=== What is needed ===
Beginning at the line that holds "window: (83, 429) -> (272, 159), moved", repeat every line through the last line of the material, exactly, and drop any pictures.

=== Materials provided ===
────────────────────────────────────────
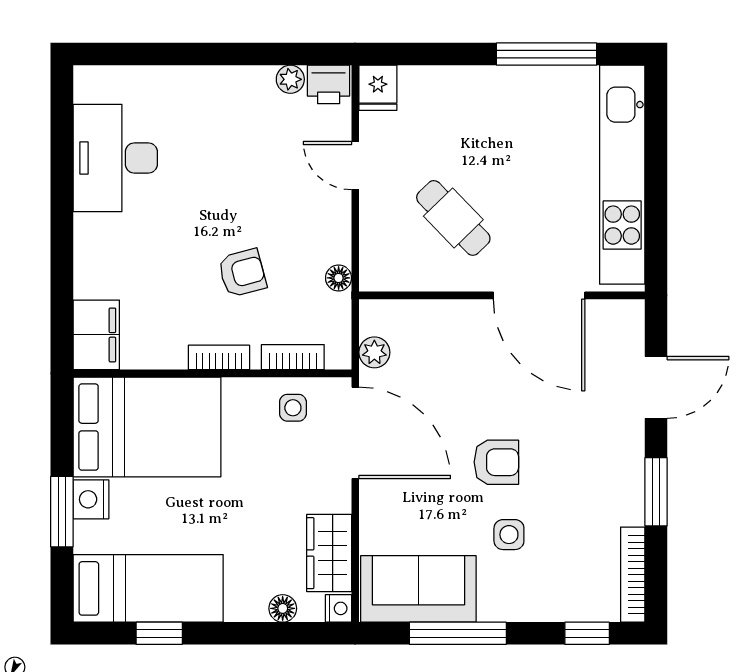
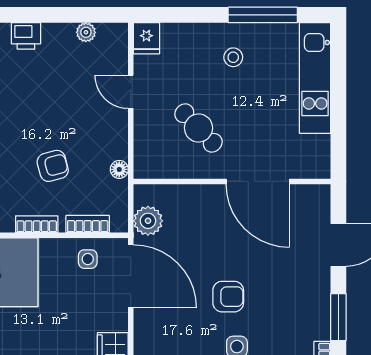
printer: (329, 84) -> (26, 36), moved
stool: (504, 116) -> (233, 57), added
kitchen unit: (622, 175) -> (315, 78), width x0.73
plant: (374, 352) -> (148, 221), width x1.38, depth x1.38

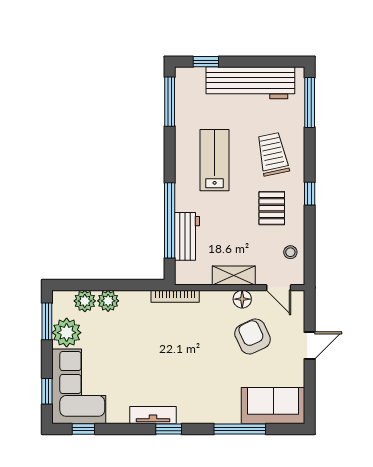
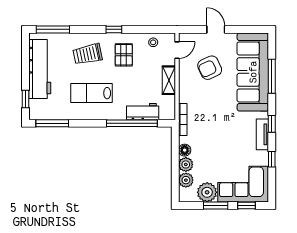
pallet: (272, 208) -> (124, 55), turned 90
floor lamp: (242, 299) -> (185, 150), moved
window: (47, 321) -> (216, 205), moved
sofa: (273, 406) -> (253, 72), width x1.85, depth x1.27
window: (83, 429) -> (272, 159), moved

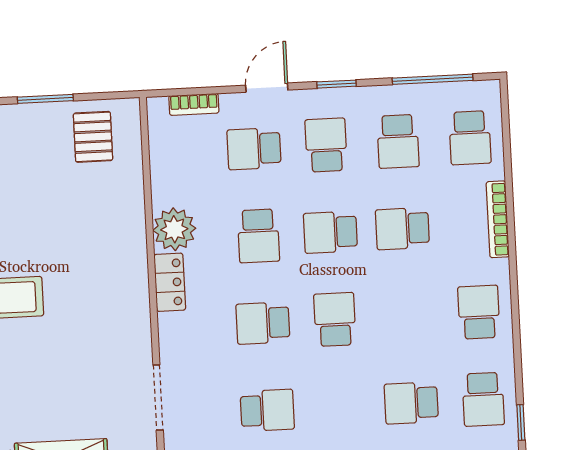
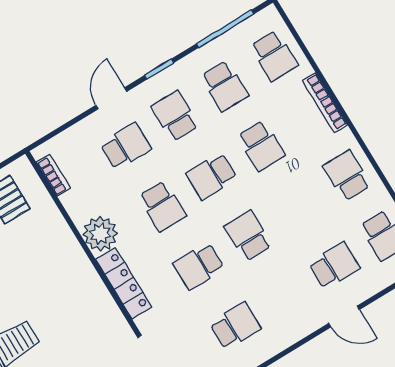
bookcase: (194, 104) -> (53, 175), moved, turned -90
school desk: (254, 149) -> (126, 146), turned 180
school desk: (402, 229) -> (261, 146), turned -90
locker: (170, 282) -> (124, 283), width x1.53
school desk: (411, 403) -> (334, 266), turned 180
────────────────────────────────────────
=== Finished exercise ===
window: (83, 429) -> (272, 159), moved

bookcase: (194, 104) -> (53, 175), moved, turned -90
school desk: (254, 149) -> (126, 146), turned 180
school desk: (402, 229) -> (261, 146), turned -90
locker: (170, 282) -> (124, 283), width x1.53
school desk: (411, 403) -> (334, 266), turned 180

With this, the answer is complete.